**AIM**
Identify the lines in the data below that contain "matching" and give only how many there are.

[Start]

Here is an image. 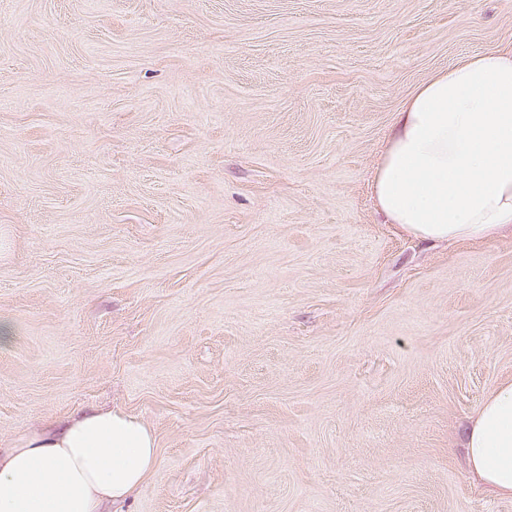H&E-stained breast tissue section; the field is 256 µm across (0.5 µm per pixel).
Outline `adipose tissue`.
Wrapping results in <instances>:
<instances>
[{"label":"adipose tissue","mask_w":512,"mask_h":512,"mask_svg":"<svg viewBox=\"0 0 512 512\" xmlns=\"http://www.w3.org/2000/svg\"><path fill=\"white\" fill-rule=\"evenodd\" d=\"M370 187L384 223L416 238L512 232V51L462 58L417 86ZM462 445L477 479L512 496V382L485 398ZM158 462L148 426L90 408L0 448V512H102L128 500Z\"/></svg>","instance_id":"1"}]
</instances>
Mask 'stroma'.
<instances>
[{
    "mask_svg": "<svg viewBox=\"0 0 512 512\" xmlns=\"http://www.w3.org/2000/svg\"><path fill=\"white\" fill-rule=\"evenodd\" d=\"M512 0H0V448L153 430L121 512H512L461 435L512 382V235L430 243L370 178Z\"/></svg>",
    "mask_w": 512,
    "mask_h": 512,
    "instance_id": "stroma-1",
    "label": "stroma"
}]
</instances>
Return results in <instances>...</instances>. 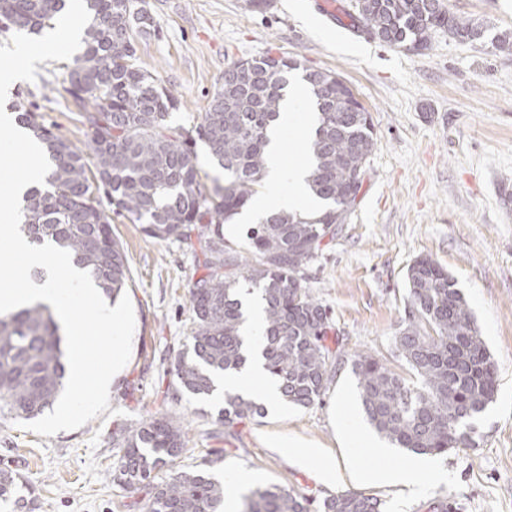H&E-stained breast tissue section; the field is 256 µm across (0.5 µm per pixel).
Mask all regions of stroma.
<instances>
[{"instance_id":"stroma-1","label":"stroma","mask_w":512,"mask_h":512,"mask_svg":"<svg viewBox=\"0 0 512 512\" xmlns=\"http://www.w3.org/2000/svg\"><path fill=\"white\" fill-rule=\"evenodd\" d=\"M153 28L137 40L140 66L180 101L170 117L200 122L224 70L263 55L293 56L336 72L371 116L375 148L358 199L335 236L325 238L305 270V284L326 307L346 359L321 404L267 410L225 427L216 404L174 394L170 362L192 326L188 290L202 275L186 245L144 236L140 224L115 214L112 232L130 269L126 289L135 314L132 352L110 383V404L76 430L41 436L0 420V468L30 489L32 512H141L112 484L119 425L154 414L174 417L188 433L182 464L210 473L240 471L254 485L293 489L311 504L345 491L380 500L382 512H512V54L436 34L429 49L390 47L354 29V0H334L327 17L316 0H144ZM449 11L498 30L512 29V0H443ZM66 62L37 63V79L14 85L9 102H24L46 124L83 147L89 132L65 90ZM438 263L466 298L497 368L495 399L477 423L474 446L434 456L412 492L355 479L356 462L374 470L410 468L416 454L378 439L358 401L349 358H383L406 380L414 375L394 351L406 316L408 266ZM321 449L337 478L297 462L286 442ZM253 485V486H254Z\"/></svg>"}]
</instances>
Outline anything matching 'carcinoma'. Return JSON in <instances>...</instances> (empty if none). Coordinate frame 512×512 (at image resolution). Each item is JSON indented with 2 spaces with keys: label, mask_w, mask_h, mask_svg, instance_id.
Listing matches in <instances>:
<instances>
[{
  "label": "carcinoma",
  "mask_w": 512,
  "mask_h": 512,
  "mask_svg": "<svg viewBox=\"0 0 512 512\" xmlns=\"http://www.w3.org/2000/svg\"><path fill=\"white\" fill-rule=\"evenodd\" d=\"M124 0H85L90 21L68 68L66 91L83 109L90 138L81 150L39 121L29 108L18 124L44 145L50 170L44 183L22 198L23 236L70 252L90 273L102 296L116 303L127 287V257L112 236L111 219L94 194L101 188L112 205L142 224L143 234L191 247L206 273L189 288V344L170 363L175 391L206 397L219 375L239 371L249 338L239 298L241 286L263 302L261 355L285 402L308 408L323 401L340 349L327 344V310L304 285V270L324 238L339 229V216L355 205L360 175L375 140L369 112L335 73L305 67L288 56L278 66L265 56L248 61L212 94L201 121L190 129L168 121L179 101L137 63L135 35L151 19L125 18ZM426 0H356L353 27L409 52L430 47L442 32L460 42L484 43L512 53V31L488 36L484 24ZM65 0H0V33H40L54 28ZM307 85L316 128L306 150L310 195L323 202L314 216L272 212L249 231L250 256L224 241V223L258 192L266 174L268 130L295 76ZM206 143L224 171V184L207 188L193 143ZM408 316L395 336L397 355L411 368V385L370 353L352 359L364 415L397 448L437 455L474 444L470 420L493 402L497 372L475 317L455 282L435 261L418 258L407 269ZM62 333L42 304L0 314V417L31 418L52 405L65 384ZM263 405L224 393L218 422L261 416ZM120 448L112 484L129 495L145 492L143 512H224V483L202 465L177 466L186 432L167 416L153 415L115 431ZM169 471L157 480V472ZM21 476L0 469V502L25 508ZM240 512H308L297 493L277 485L243 498ZM321 512H379L376 498L346 492L325 498Z\"/></svg>",
  "instance_id": "carcinoma-1"
}]
</instances>
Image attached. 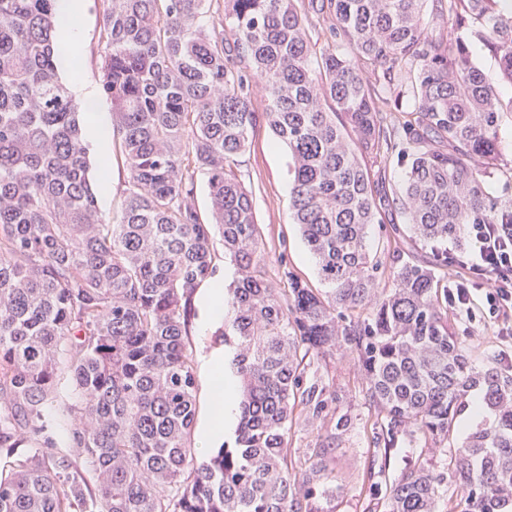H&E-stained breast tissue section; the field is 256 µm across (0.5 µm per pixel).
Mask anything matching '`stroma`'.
I'll return each instance as SVG.
<instances>
[{
    "instance_id": "1",
    "label": "stroma",
    "mask_w": 512,
    "mask_h": 512,
    "mask_svg": "<svg viewBox=\"0 0 512 512\" xmlns=\"http://www.w3.org/2000/svg\"><path fill=\"white\" fill-rule=\"evenodd\" d=\"M106 6L107 0H88L86 12L77 18L82 34L77 56L80 66L73 70L62 68L61 76L69 89L86 84L98 90L92 109L99 112L104 124L108 125L112 122V105L100 92L107 53L102 24ZM86 145L91 166H98L103 160L108 163V176L97 193L98 208L105 218H115L123 208L128 181L120 140L111 134L102 142L87 139ZM290 162L287 148L275 144L271 131L262 123L251 133L246 152L238 156L237 171L252 195L267 280L274 287H283V275L289 272L309 287L317 288L321 281L315 259L293 222L288 176ZM368 248L378 260L383 279L387 282L393 277V260L397 254L415 255L424 260L432 257L429 248L412 241L406 220L397 211L392 213L389 223L370 227ZM207 290V285L203 284L193 294L194 315L189 322L187 336L194 356L196 415L192 443L196 446L201 443L203 429L210 417L207 362L213 356L229 353L223 342L216 338L219 324L204 319L203 299ZM448 319L475 366H484L486 355L501 357L505 342L497 327L482 321H470L465 313L454 309L449 310ZM315 371L318 377L335 388L340 398L336 405L337 413L349 411L354 416L352 428L330 462L336 471L339 487L336 512H362L361 504L365 498L362 478L370 466L367 449L374 417L363 400L361 375L357 364L350 358L341 362L329 360L319 363Z\"/></svg>"
}]
</instances>
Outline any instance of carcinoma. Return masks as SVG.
I'll list each match as a JSON object with an SVG mask.
<instances>
[{"instance_id":"carcinoma-1","label":"carcinoma","mask_w":512,"mask_h":512,"mask_svg":"<svg viewBox=\"0 0 512 512\" xmlns=\"http://www.w3.org/2000/svg\"><path fill=\"white\" fill-rule=\"evenodd\" d=\"M208 2L108 0L102 91L129 173L109 224L85 105L59 74L55 0H0V512H334L336 473L322 461L352 417L306 377L336 357L360 367L383 469L399 440L440 443L465 412L476 420L448 462L420 449L383 512H441L450 480L466 493L462 512H512V374L473 367L431 266L402 261L381 286L366 234L385 223L388 188L364 163L407 162L400 209L424 246L462 252L465 225L512 224L499 149L512 97L471 51L480 43L512 85V0H437L429 17L426 0H222L203 24ZM312 16L324 22L314 68ZM261 121L291 154L293 220L324 292L292 274L279 290L262 270L233 168ZM215 227L237 270L220 335L239 416L232 440L199 461L184 336L193 291L215 271ZM65 383L76 400L59 451L46 408ZM297 406L329 424L308 467L288 458ZM23 434L37 447L19 455Z\"/></svg>"}]
</instances>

[End]

**FINAL RESULT**
2